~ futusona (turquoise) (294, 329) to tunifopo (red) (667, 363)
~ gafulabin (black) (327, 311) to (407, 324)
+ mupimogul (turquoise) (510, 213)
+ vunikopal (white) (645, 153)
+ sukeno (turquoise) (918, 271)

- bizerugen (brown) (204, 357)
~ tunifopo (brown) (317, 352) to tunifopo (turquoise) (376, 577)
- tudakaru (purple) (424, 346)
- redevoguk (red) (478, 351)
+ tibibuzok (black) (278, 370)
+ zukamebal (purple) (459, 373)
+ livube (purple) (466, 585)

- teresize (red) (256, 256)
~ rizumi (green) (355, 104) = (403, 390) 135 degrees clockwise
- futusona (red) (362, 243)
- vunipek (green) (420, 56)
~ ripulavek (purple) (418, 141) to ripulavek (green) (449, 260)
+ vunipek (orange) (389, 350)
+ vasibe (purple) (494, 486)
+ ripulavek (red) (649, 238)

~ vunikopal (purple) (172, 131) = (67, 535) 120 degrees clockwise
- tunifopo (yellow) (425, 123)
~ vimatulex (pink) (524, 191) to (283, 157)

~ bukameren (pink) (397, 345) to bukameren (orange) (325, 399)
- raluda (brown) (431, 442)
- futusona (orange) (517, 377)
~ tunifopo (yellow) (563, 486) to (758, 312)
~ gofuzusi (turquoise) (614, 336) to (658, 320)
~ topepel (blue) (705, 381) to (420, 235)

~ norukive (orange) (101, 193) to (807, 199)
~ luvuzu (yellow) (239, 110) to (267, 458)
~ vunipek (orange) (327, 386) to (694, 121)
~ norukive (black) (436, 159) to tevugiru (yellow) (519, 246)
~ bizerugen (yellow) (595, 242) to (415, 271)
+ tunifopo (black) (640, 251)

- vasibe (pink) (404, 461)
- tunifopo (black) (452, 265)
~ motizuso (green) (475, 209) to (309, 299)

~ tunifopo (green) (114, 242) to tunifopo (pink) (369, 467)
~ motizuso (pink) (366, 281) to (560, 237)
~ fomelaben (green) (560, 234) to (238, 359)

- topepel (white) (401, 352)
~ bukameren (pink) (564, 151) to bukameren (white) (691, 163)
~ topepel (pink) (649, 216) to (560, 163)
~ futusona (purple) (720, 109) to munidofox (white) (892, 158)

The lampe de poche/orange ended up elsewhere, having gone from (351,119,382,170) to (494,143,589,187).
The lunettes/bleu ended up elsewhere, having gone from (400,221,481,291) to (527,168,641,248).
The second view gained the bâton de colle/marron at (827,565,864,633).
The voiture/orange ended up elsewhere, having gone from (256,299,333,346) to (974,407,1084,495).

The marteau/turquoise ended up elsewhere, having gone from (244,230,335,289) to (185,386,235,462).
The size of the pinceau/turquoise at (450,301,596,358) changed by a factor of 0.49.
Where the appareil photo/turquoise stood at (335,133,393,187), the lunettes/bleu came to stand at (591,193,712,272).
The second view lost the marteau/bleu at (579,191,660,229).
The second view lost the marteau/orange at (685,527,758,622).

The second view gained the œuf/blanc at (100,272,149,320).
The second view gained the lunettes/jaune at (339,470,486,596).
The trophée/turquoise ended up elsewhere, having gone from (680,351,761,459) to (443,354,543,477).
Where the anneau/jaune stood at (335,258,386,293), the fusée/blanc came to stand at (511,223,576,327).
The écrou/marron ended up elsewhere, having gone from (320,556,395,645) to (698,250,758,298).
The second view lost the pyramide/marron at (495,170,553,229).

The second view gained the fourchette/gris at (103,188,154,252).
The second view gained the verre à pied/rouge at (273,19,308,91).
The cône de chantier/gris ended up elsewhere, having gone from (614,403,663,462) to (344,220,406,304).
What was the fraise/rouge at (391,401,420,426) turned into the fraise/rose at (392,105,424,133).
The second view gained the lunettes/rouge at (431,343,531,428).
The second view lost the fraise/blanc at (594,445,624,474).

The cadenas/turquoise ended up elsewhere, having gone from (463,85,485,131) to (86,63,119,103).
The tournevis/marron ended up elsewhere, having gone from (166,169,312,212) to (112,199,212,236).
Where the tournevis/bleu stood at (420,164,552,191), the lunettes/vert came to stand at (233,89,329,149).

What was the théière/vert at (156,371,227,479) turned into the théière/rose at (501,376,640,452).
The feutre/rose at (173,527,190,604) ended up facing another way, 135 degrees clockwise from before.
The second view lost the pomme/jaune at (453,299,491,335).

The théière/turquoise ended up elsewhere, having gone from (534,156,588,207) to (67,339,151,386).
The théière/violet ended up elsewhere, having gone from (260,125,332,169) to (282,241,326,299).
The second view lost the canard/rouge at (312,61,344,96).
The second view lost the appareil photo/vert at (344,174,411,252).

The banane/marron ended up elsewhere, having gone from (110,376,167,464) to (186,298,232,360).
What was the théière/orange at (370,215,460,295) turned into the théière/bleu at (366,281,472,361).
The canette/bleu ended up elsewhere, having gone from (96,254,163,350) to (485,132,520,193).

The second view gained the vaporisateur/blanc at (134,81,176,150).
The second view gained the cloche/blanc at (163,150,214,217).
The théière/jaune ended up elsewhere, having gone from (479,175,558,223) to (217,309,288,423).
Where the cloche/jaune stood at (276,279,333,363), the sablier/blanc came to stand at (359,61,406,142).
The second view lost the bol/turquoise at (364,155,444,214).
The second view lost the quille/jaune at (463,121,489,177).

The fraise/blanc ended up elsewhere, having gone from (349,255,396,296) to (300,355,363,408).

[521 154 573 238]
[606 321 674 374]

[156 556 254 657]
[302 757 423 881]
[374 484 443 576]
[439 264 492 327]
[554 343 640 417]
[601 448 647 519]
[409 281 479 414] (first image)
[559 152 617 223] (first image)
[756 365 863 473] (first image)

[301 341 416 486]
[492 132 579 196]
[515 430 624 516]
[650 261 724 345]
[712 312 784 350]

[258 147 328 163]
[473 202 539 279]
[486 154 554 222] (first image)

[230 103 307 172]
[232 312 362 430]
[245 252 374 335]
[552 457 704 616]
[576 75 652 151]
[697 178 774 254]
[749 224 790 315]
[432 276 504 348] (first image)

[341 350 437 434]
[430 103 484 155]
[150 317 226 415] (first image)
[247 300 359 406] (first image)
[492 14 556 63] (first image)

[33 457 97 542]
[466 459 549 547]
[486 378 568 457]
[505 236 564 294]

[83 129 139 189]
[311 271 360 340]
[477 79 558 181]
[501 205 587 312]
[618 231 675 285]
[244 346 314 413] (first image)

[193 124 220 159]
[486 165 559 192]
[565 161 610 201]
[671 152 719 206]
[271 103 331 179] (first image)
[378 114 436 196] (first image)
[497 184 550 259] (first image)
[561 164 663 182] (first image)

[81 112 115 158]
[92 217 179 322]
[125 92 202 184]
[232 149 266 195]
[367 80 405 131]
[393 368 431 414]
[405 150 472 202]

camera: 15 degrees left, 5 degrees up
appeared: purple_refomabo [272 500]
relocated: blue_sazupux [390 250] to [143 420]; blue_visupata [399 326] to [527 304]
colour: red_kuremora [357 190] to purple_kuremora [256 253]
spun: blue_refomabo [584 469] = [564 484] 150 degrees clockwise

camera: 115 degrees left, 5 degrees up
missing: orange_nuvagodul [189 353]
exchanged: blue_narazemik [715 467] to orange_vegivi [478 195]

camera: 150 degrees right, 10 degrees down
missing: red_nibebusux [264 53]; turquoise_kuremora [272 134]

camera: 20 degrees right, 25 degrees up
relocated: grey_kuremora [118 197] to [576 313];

********

What the exercise asks: Go back to the listing above. Copy word for word the lines from the one with "(turquoise) (510, 213)" through the one with "(white) (645, 153)", and nothing more.

Result of this task:
+ mupimogul (turquoise) (510, 213)
+ vunikopal (white) (645, 153)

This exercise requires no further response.